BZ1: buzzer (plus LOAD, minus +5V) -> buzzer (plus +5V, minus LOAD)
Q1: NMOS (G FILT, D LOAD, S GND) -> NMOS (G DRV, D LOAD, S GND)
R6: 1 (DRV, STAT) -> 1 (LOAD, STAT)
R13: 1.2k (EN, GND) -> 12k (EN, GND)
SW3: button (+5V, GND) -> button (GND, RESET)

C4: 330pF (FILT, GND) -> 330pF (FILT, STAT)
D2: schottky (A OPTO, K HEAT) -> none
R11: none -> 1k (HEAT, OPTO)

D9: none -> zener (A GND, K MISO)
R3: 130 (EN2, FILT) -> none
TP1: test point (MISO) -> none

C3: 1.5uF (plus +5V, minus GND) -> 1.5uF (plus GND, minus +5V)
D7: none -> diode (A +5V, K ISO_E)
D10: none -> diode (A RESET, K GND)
...
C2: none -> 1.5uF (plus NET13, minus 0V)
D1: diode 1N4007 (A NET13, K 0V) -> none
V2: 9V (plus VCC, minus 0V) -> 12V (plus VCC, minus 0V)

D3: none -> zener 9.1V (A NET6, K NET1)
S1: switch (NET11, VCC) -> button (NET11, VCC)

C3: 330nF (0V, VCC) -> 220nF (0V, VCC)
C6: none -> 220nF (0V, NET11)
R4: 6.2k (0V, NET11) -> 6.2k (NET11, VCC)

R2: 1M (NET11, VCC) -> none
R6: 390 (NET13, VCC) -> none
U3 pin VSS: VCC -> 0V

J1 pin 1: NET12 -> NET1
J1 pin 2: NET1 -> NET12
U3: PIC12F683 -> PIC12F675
==
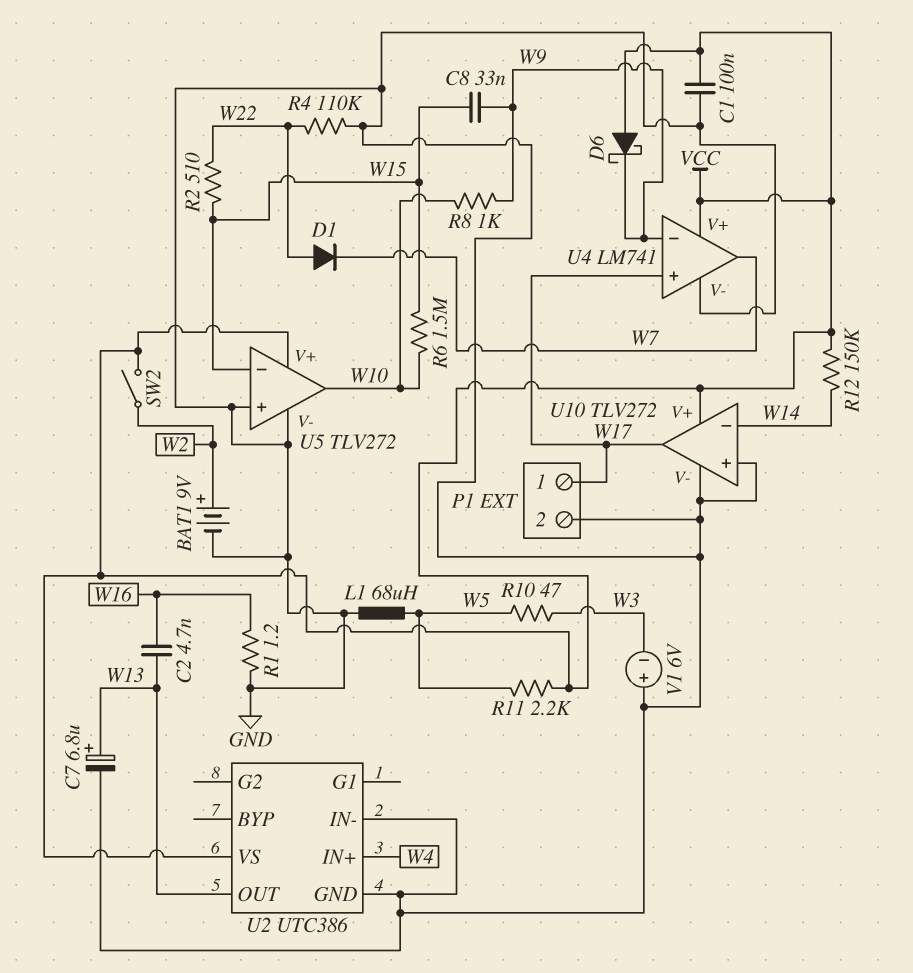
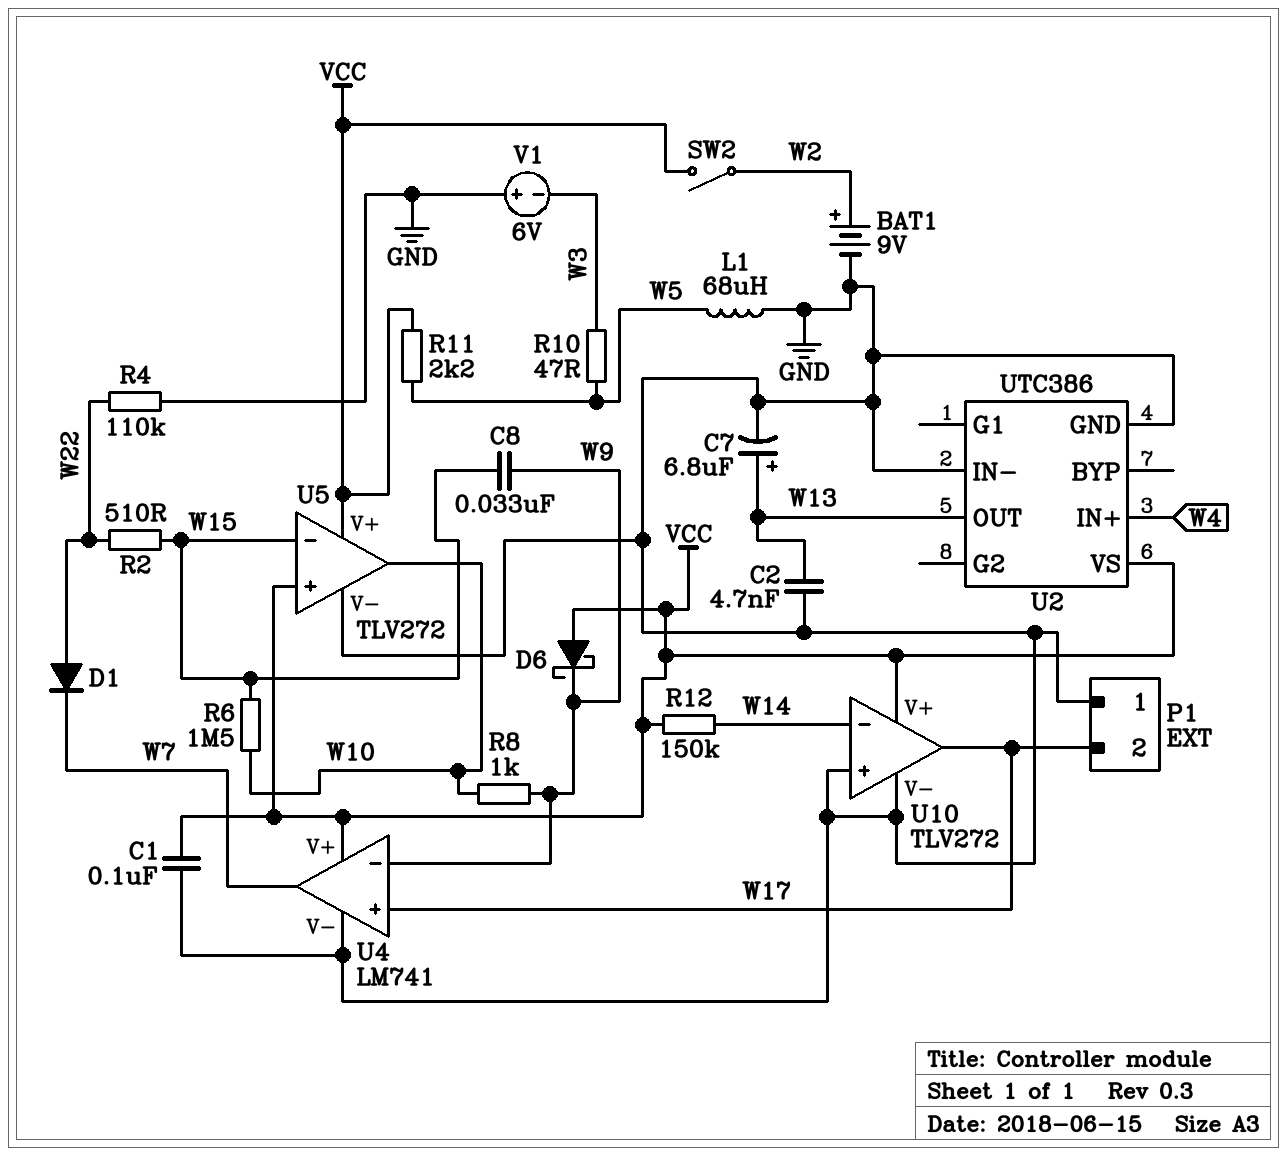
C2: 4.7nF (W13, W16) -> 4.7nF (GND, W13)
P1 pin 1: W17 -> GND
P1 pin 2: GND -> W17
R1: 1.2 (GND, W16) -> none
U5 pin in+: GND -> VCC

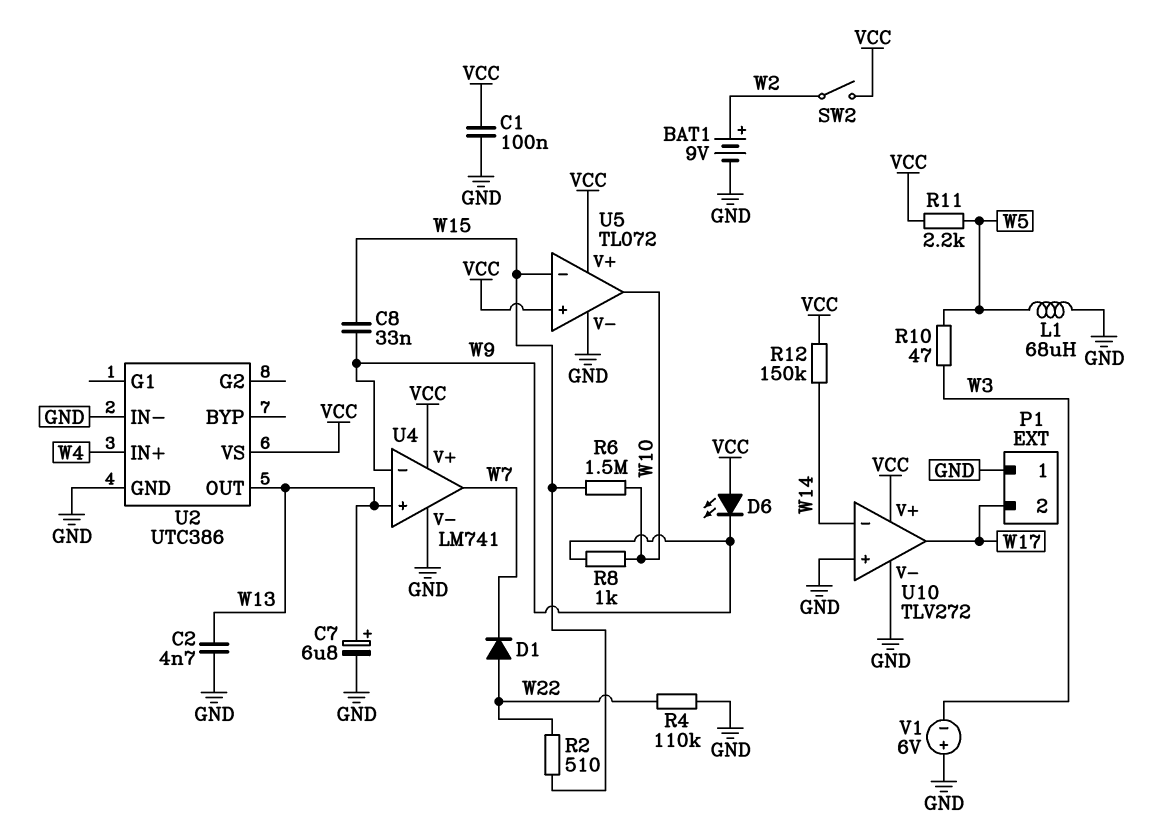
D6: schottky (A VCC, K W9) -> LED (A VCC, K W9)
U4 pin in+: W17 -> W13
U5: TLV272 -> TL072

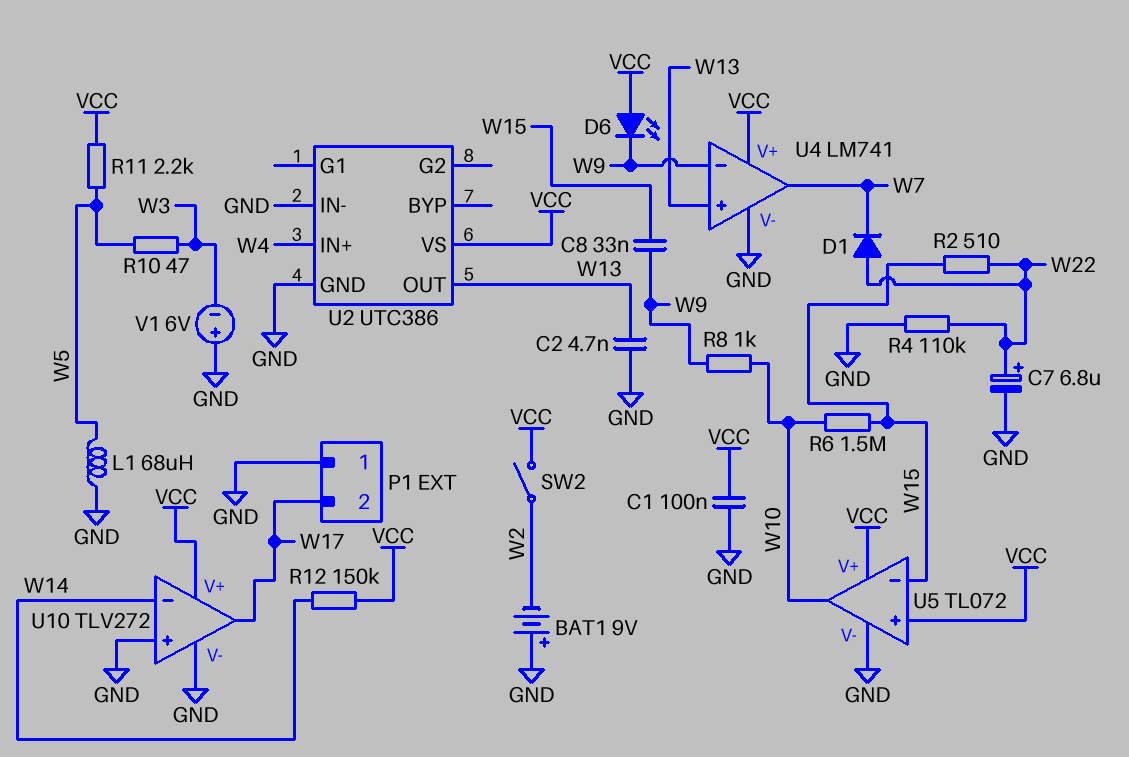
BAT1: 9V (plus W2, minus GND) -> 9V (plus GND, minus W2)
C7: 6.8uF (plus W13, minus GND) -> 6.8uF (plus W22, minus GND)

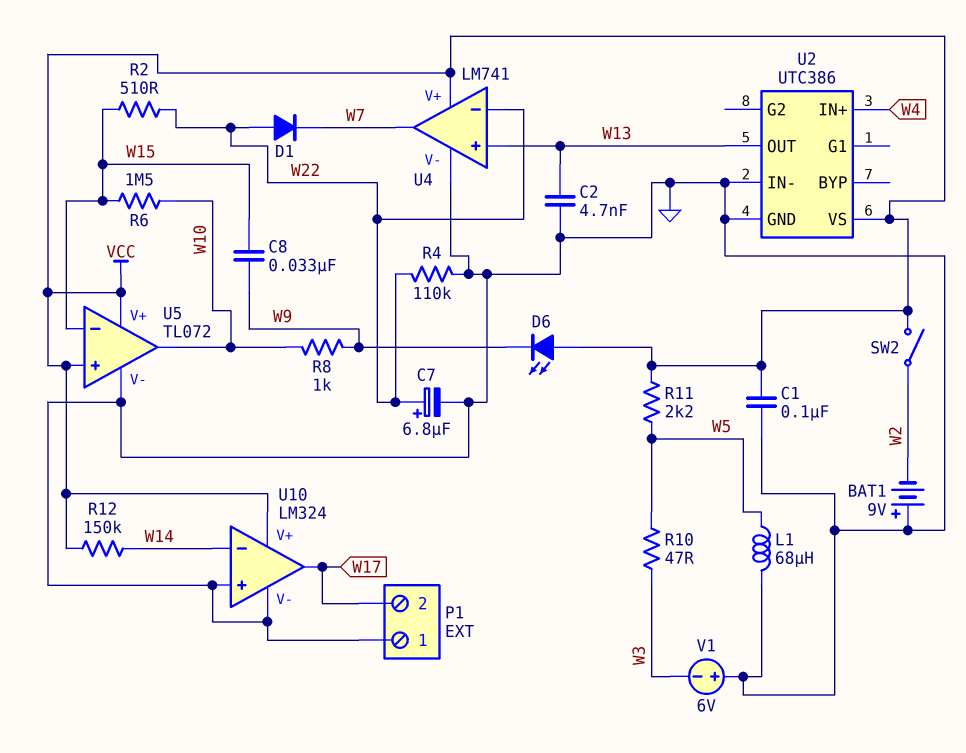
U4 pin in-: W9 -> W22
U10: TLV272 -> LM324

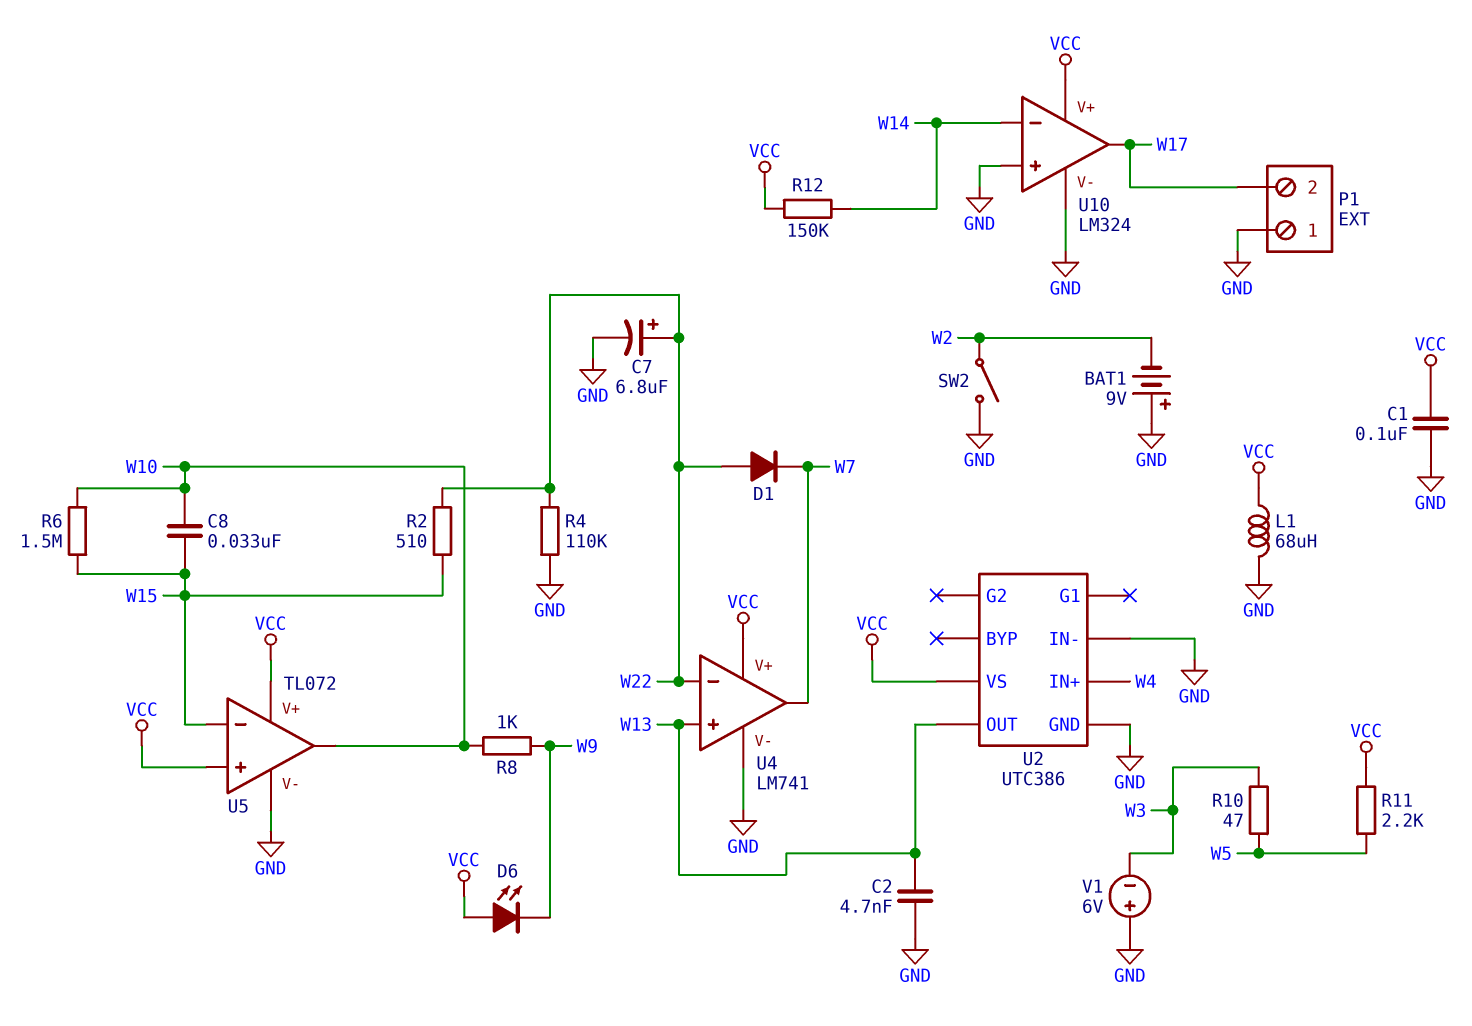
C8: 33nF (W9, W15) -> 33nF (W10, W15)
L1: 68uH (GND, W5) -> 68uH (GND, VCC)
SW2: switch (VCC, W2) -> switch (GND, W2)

Exercise: Should a line in the material contain "RESET", copy it.

Answer section:
SW3: button (+5V, GND) -> button (GND, RESET)
D10: none -> diode (A RESET, K GND)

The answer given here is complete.